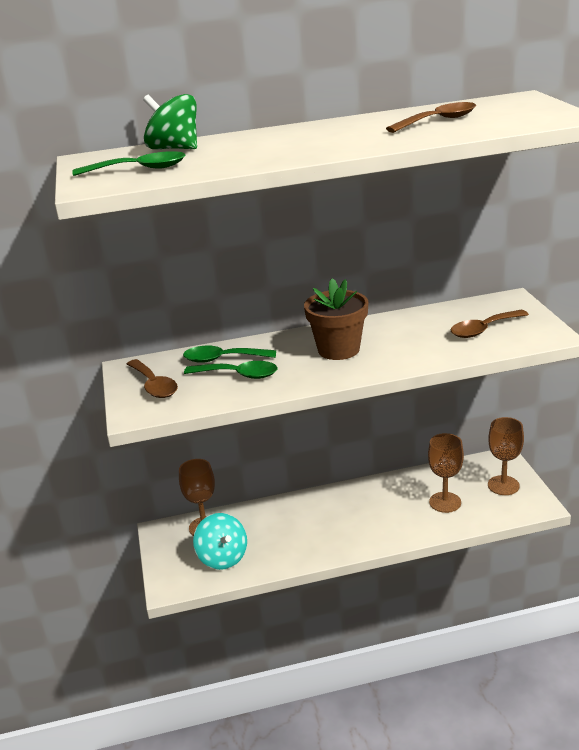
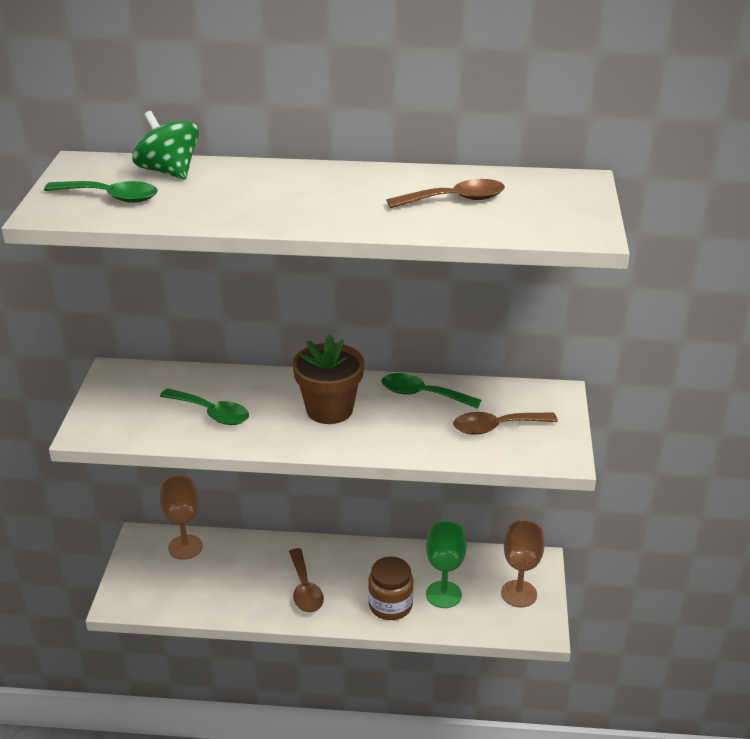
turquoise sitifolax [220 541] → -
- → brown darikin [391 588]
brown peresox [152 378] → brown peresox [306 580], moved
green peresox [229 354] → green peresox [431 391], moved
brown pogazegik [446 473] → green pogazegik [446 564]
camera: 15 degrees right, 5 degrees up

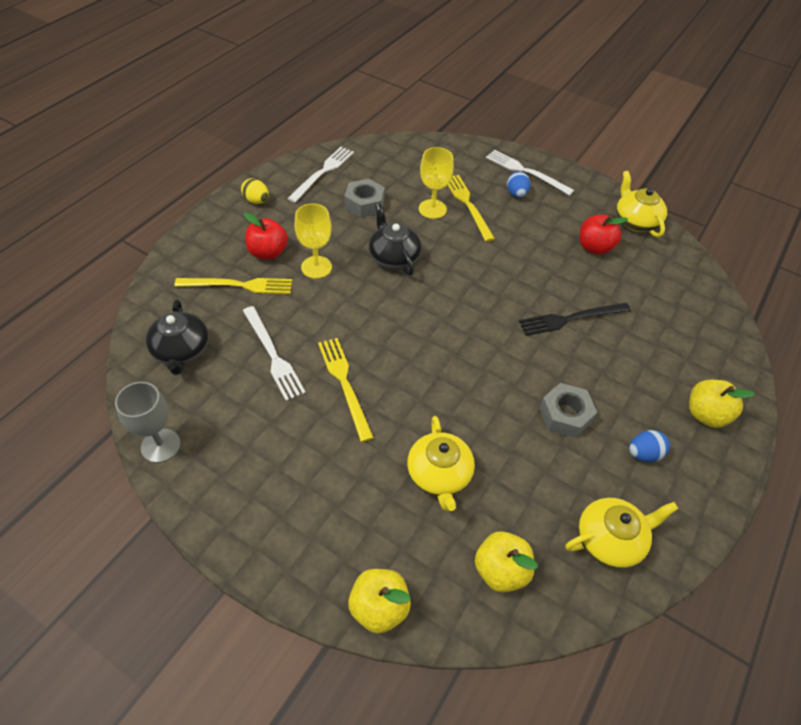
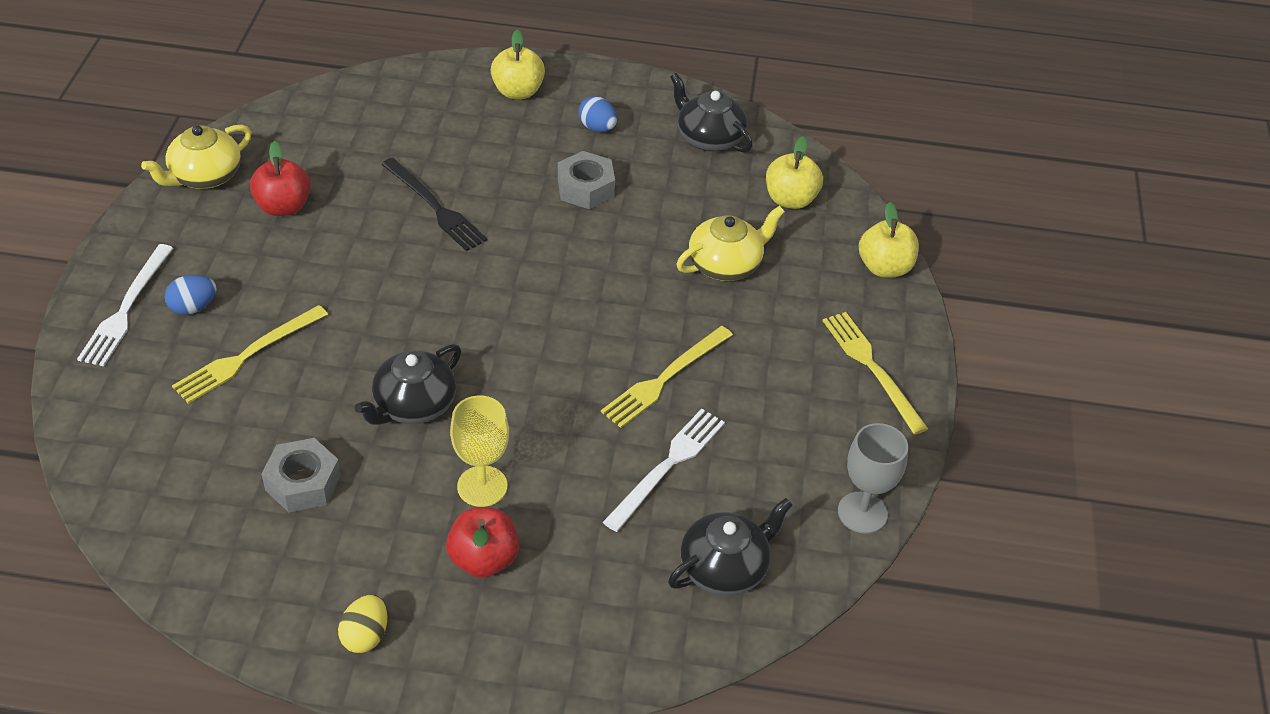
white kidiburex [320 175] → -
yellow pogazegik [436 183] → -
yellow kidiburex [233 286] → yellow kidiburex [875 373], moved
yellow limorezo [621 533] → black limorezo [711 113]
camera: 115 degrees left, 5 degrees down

* * *

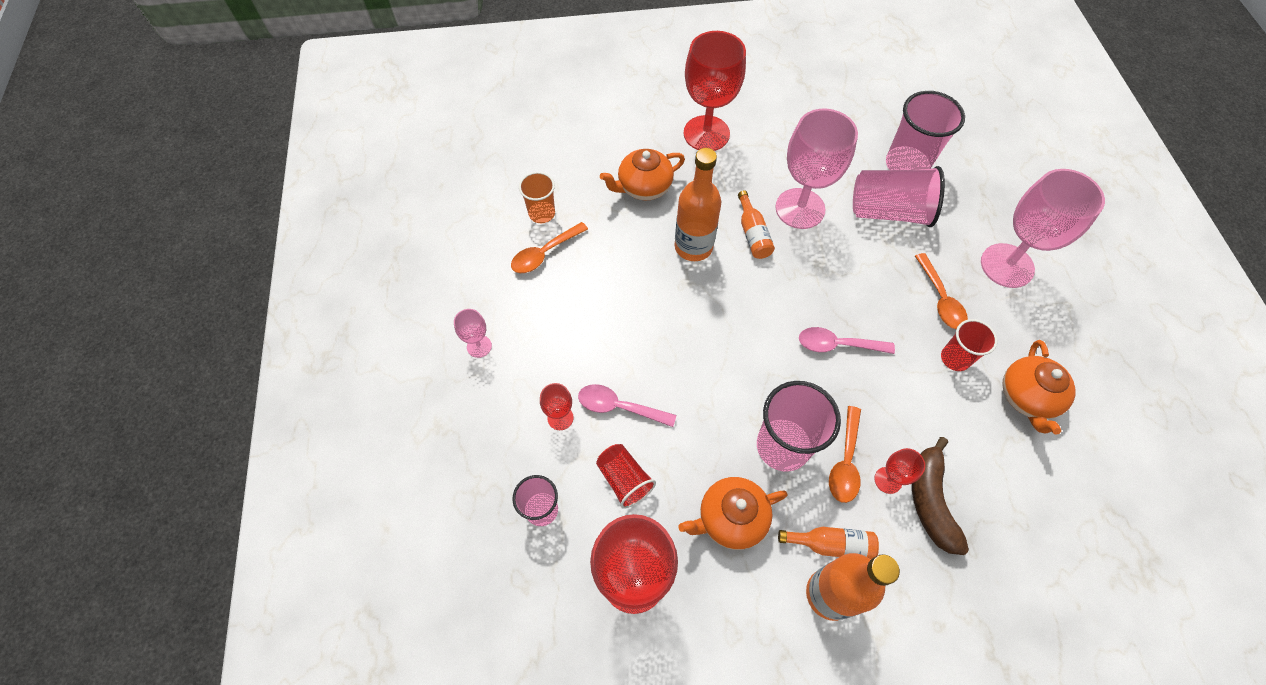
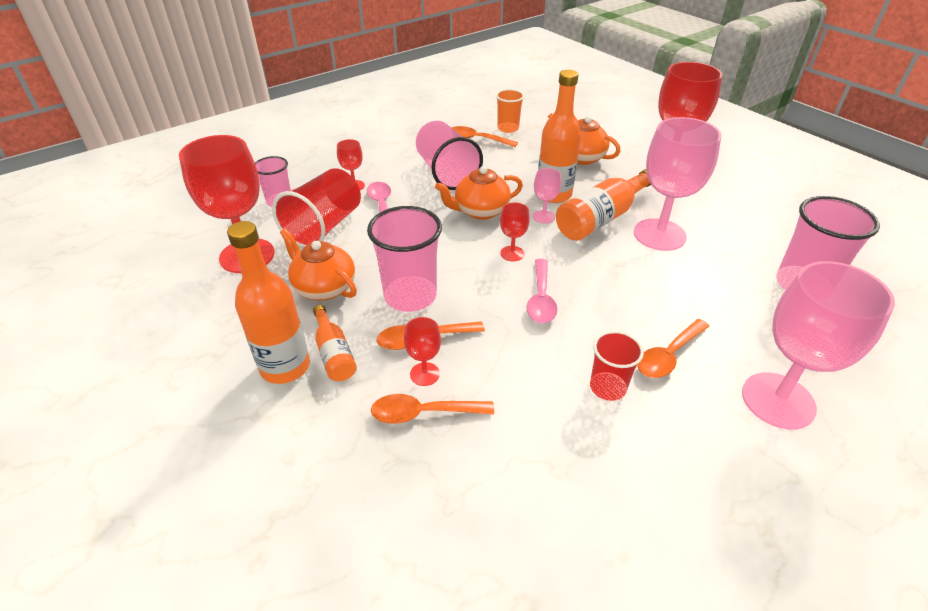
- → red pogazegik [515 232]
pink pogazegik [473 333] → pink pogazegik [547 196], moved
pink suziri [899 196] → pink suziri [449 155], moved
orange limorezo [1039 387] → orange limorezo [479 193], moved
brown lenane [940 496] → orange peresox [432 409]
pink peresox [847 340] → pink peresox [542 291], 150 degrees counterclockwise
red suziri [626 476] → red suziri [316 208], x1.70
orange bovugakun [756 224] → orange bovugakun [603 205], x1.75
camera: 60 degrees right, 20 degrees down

§ Goal of the exercise:
Whenever the word "green" appears in a line of the listing, copy out that line.

§ Answer section:
green peresox [229 354] → green peresox [431 391], moved
brown pogazegik [446 473] → green pogazegik [446 564]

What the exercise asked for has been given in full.